### ACTIVITY
An exact copy of the records below is needed, with every picture left out.

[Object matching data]
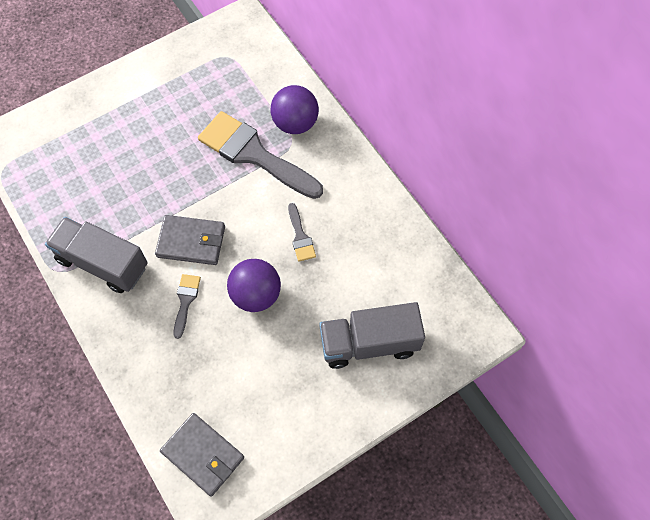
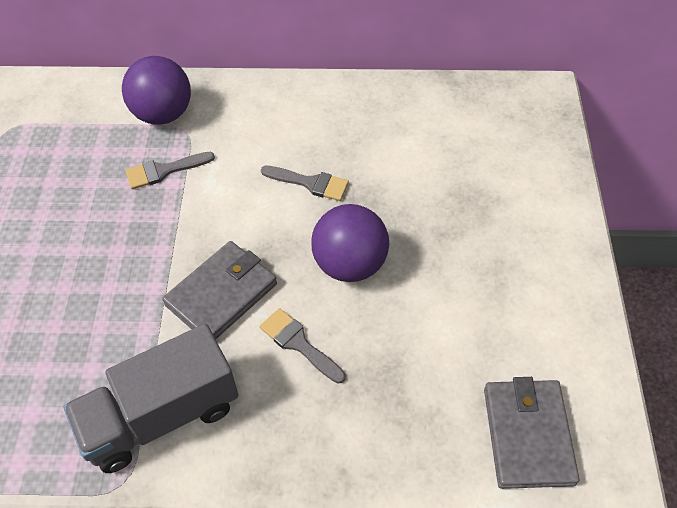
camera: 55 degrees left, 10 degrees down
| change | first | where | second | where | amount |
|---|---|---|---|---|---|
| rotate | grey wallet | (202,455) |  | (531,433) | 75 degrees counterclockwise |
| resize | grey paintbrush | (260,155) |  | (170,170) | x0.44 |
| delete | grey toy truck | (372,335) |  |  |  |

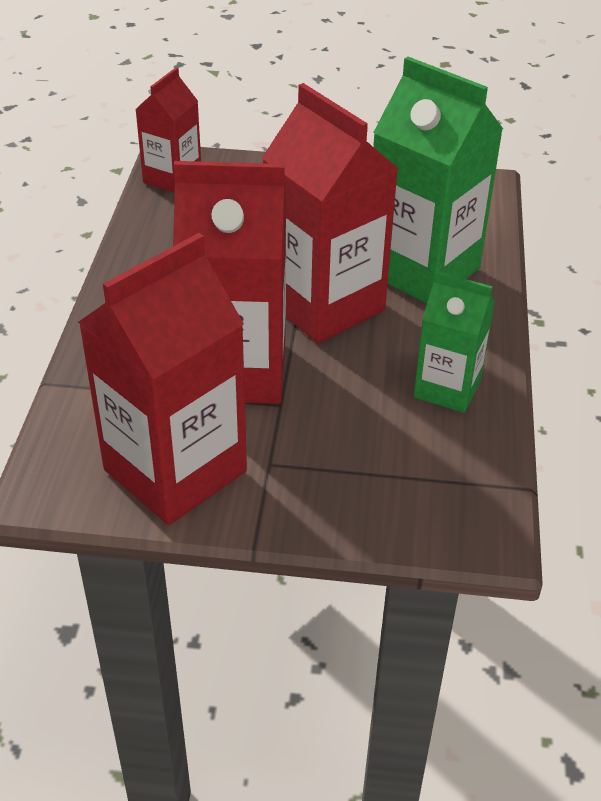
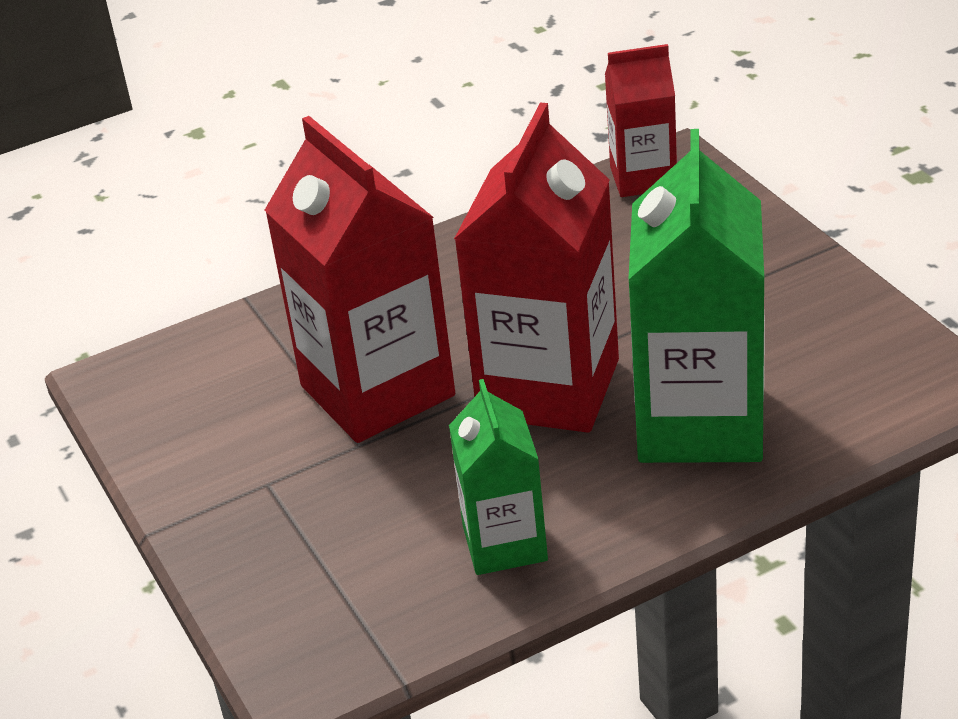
camera: 60 degrees right, 5 degrees down
| change | first | where | second | where | amount |
|---|---|---|---|---|---|
| delete | scarlet milk carton | (162,379) |  |  |  |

### RESULT BELOW
camera: 55 degrees left, 10 degrees down
| change | first | where | second | where | amount |
|---|---|---|---|---|---|
| rotate | grey wallet | (202,455) |  | (531,433) | 75 degrees counterclockwise |
| resize | grey paintbrush | (260,155) |  | (170,170) | x0.44 |
| delete | grey toy truck | (372,335) |  |  |  |

camera: 60 degrees right, 5 degrees down
| change | first | where | second | where | amount |
|---|---|---|---|---|---|
| delete | scarlet milk carton | (162,379) |  |  |  |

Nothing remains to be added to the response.